**TASK OBJECTIVE**
Filter the entries for the string "none". Copy each line that has it.

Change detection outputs
==*==

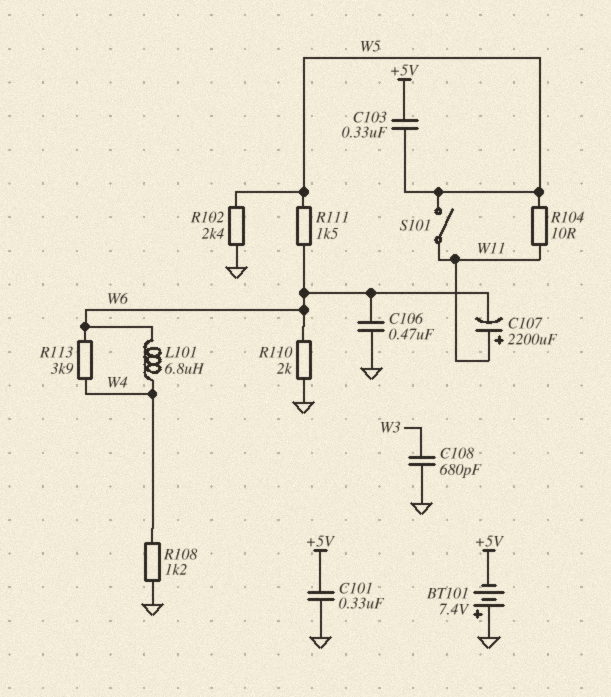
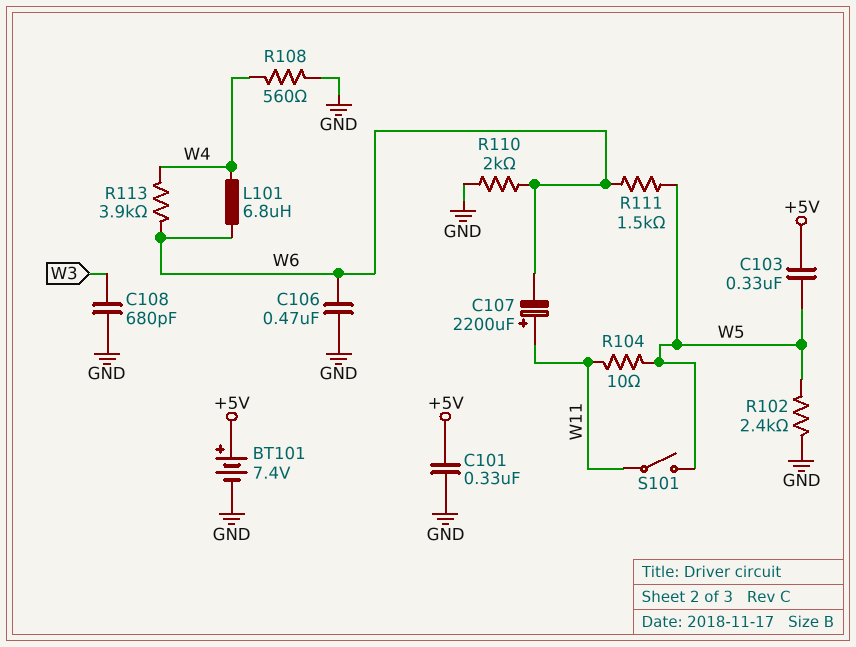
BT101: 7.4V (plus GND, minus +5V) -> 7.4V (plus +5V, minus GND)
R108: 1.2k (GND, W4) -> 560 (GND, W4)

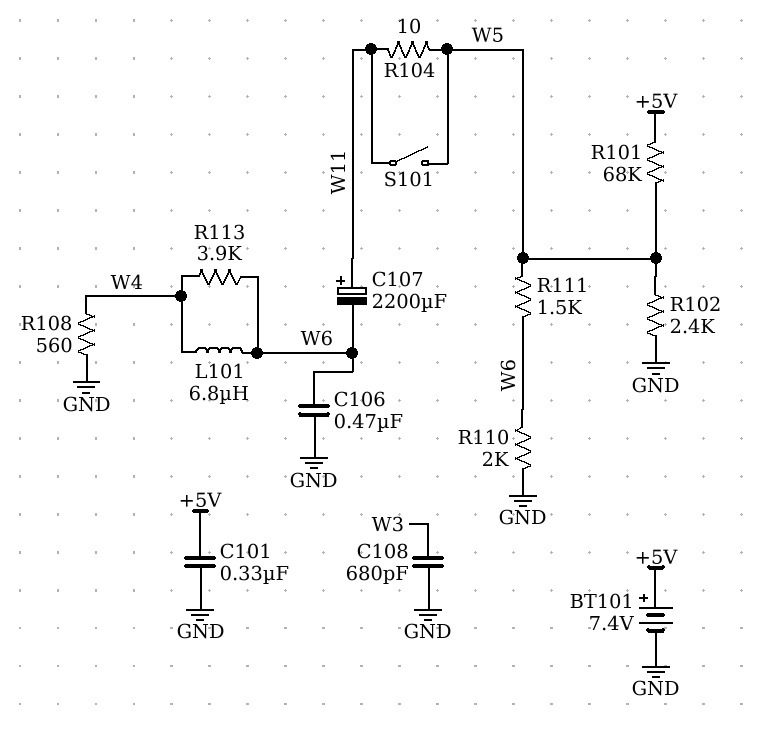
C103: 330nF (+5V, W5) -> none
R101: none -> 68k (+5V, W5)

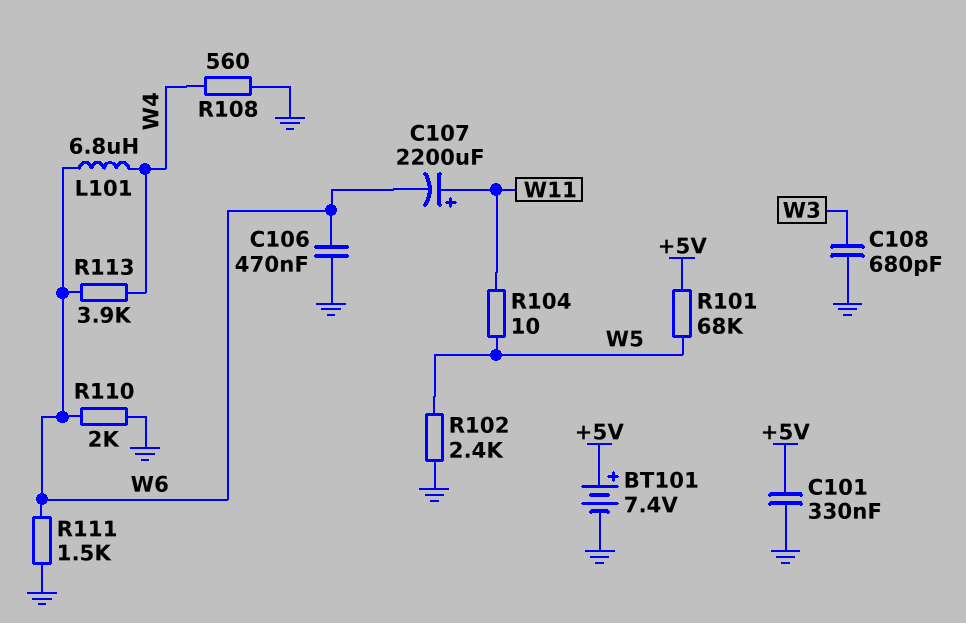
R111: 1.5k (W5, W6) -> 1.5k (GND, W6)
S101: switch (W5, W11) -> none

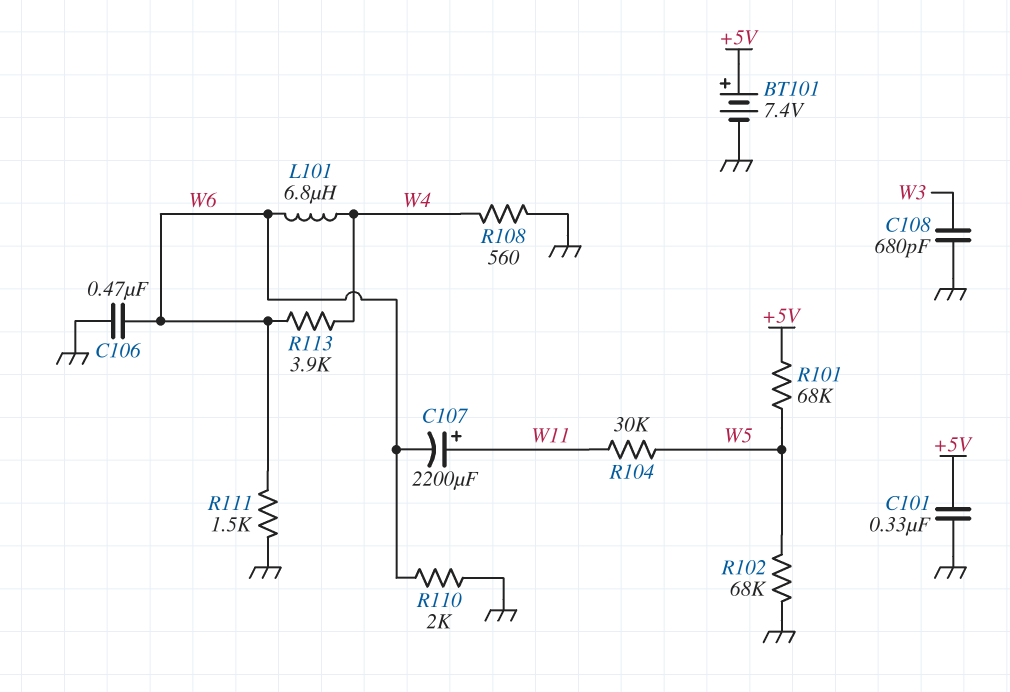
R102: 2.4k (GND, W5) -> 68k (GND, W5)
R104: 10 (W5, W11) -> 30k (W5, W11)

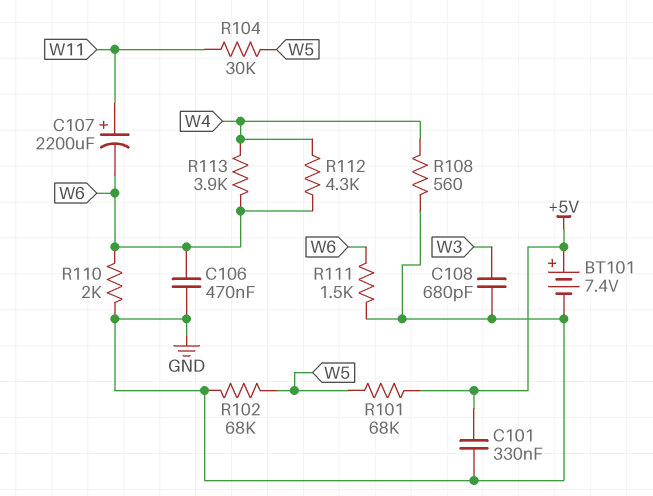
L101: 6.8uH (W4, W6) -> none
R112: none -> 4.3k (W4, W6)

==*==

**EXERCISE RESPONSE**
C103: 330nF (+5V, W5) -> none
R101: none -> 68k (+5V, W5)
S101: switch (W5, W11) -> none
L101: 6.8uH (W4, W6) -> none
R112: none -> 4.3k (W4, W6)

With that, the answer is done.